Task instructions:
Word for word, quote the lines from the one containing "V201: AC 6V (AC1, AC2) -> AC 12V (AC1, AC2)" to the end of the entries below, including both. Leave pictures out.

Information:
= Beginning of Section =

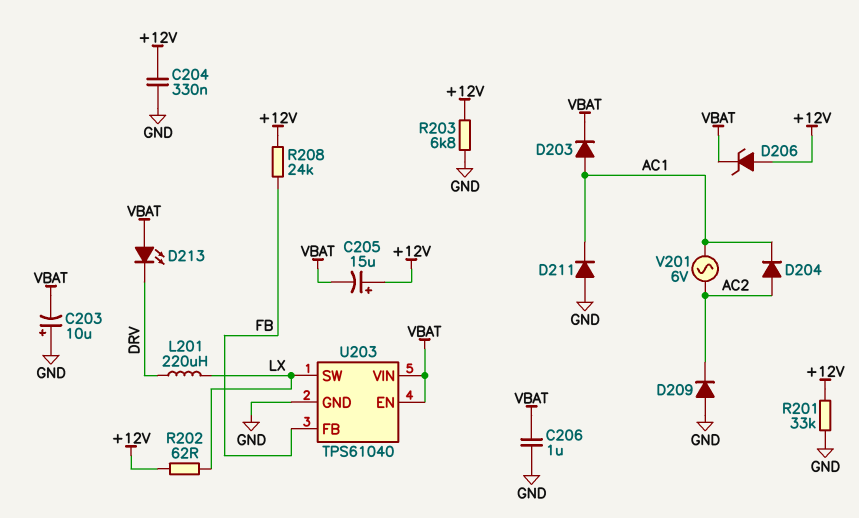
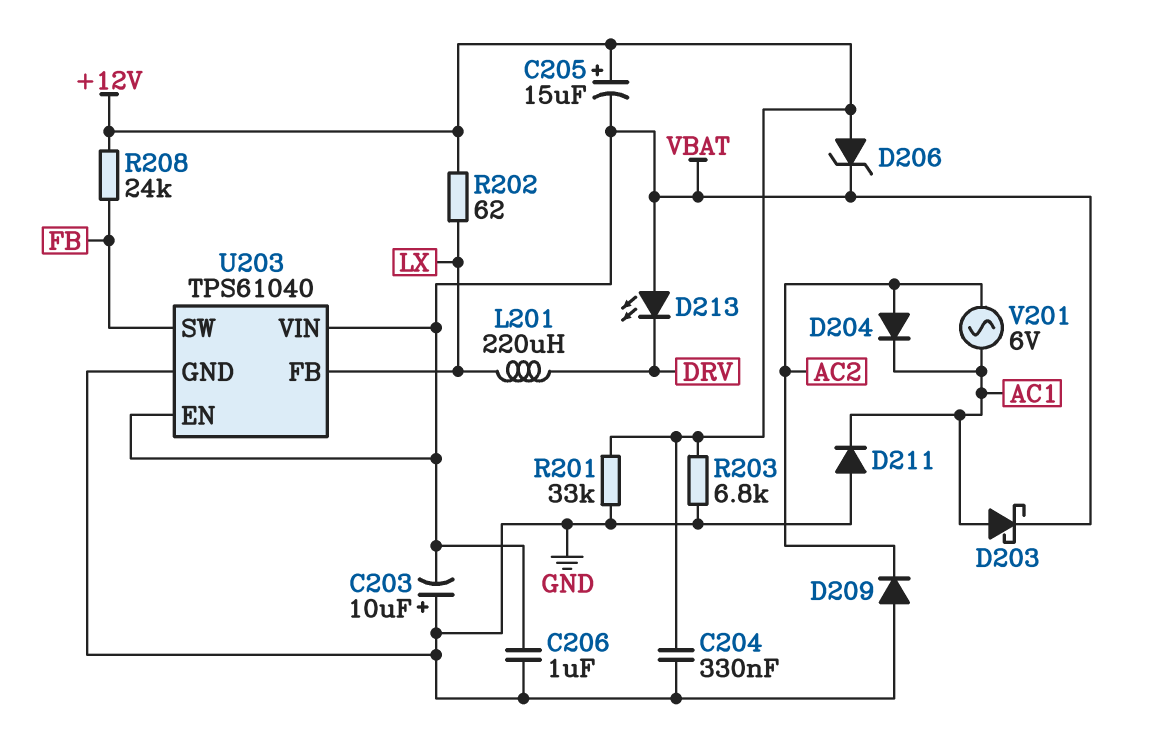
D203: diode (A AC1, K VBAT) -> schottky (A AC1, K VBAT)
U203 pin FB: FB -> LX
U203 pin SW: LX -> FB

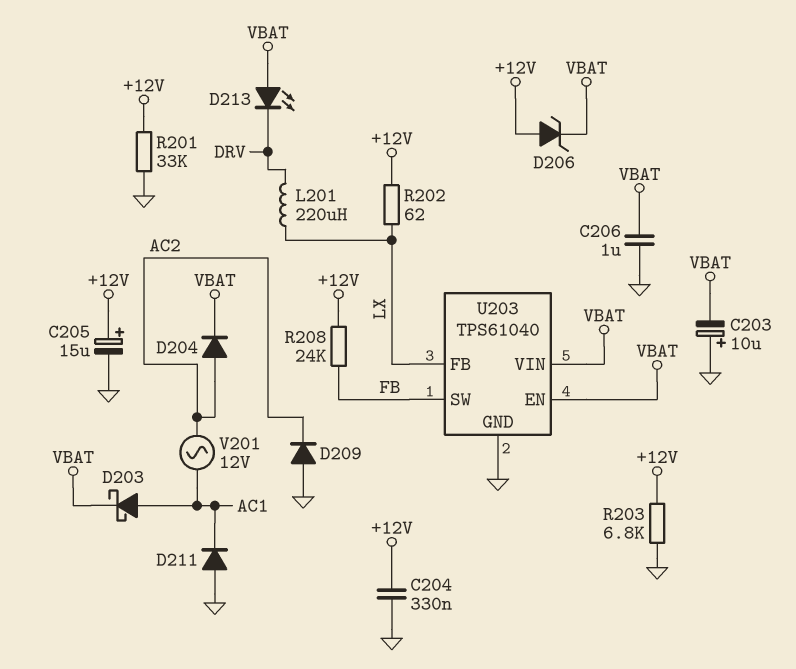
C205: 15uF (plus +12V, minus VBAT) -> 15uF (plus +12V, minus GND)
D204: diode (A AC2, K AC1) -> diode (A AC2, K VBAT)
V201: AC 6V (AC1, AC2) -> AC 12V (AC1, AC2)

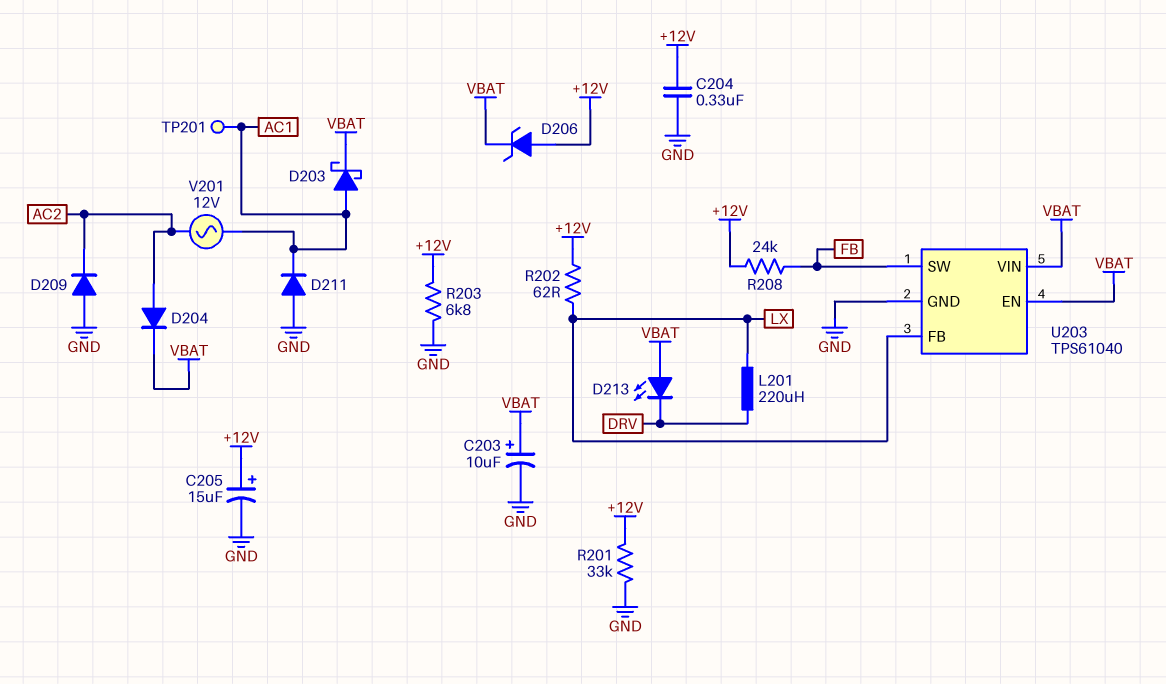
C203: 10uF (plus GND, minus VBAT) -> 10uF (plus VBAT, minus GND)
C206: 1uF (GND, VBAT) -> none
TP201: none -> test point (AC1)

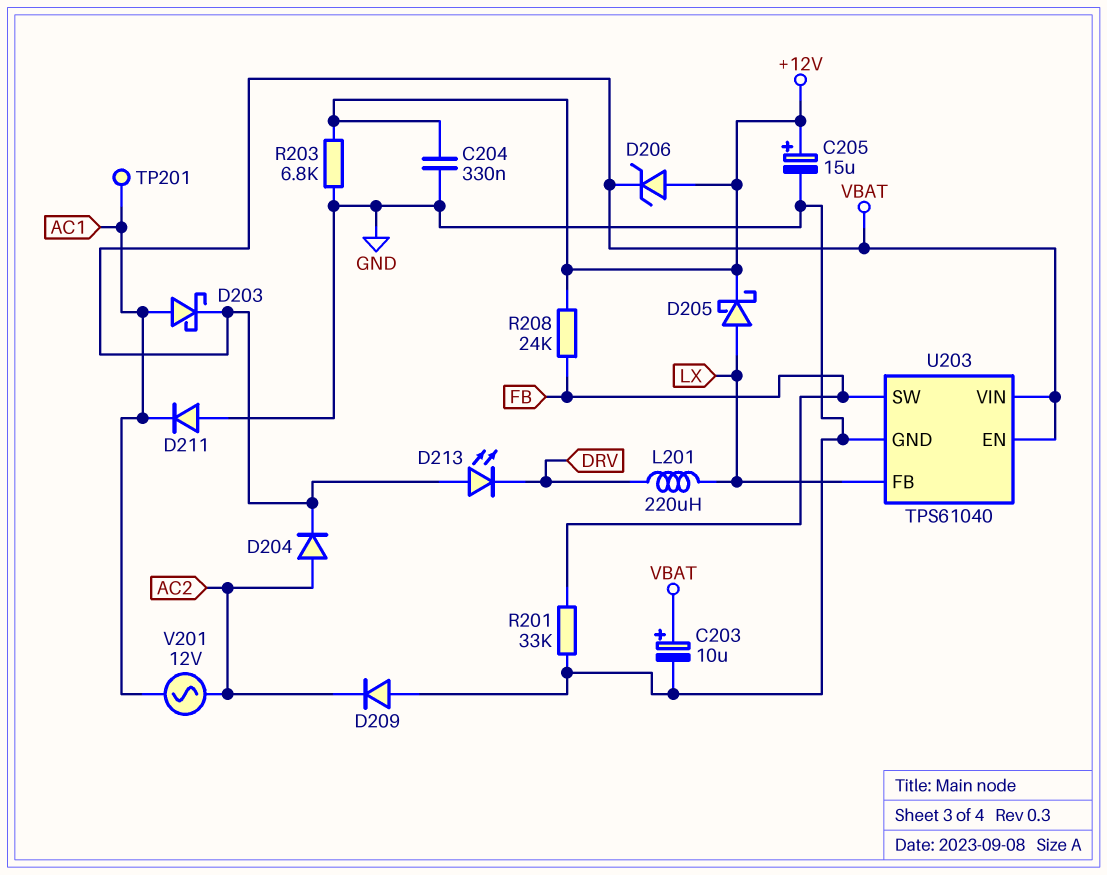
D205: none -> schottky (A LX, K +12V)
R201: 33k (+12V, GND) -> 33k (FB, GND)
R202: 62 (+12V, LX) -> none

= End of Section =

Written reply:
V201: AC 6V (AC1, AC2) -> AC 12V (AC1, AC2)

C203: 10uF (plus GND, minus VBAT) -> 10uF (plus VBAT, minus GND)
C206: 1uF (GND, VBAT) -> none
TP201: none -> test point (AC1)

D205: none -> schottky (A LX, K +12V)
R201: 33k (+12V, GND) -> 33k (FB, GND)
R202: 62 (+12V, LX) -> none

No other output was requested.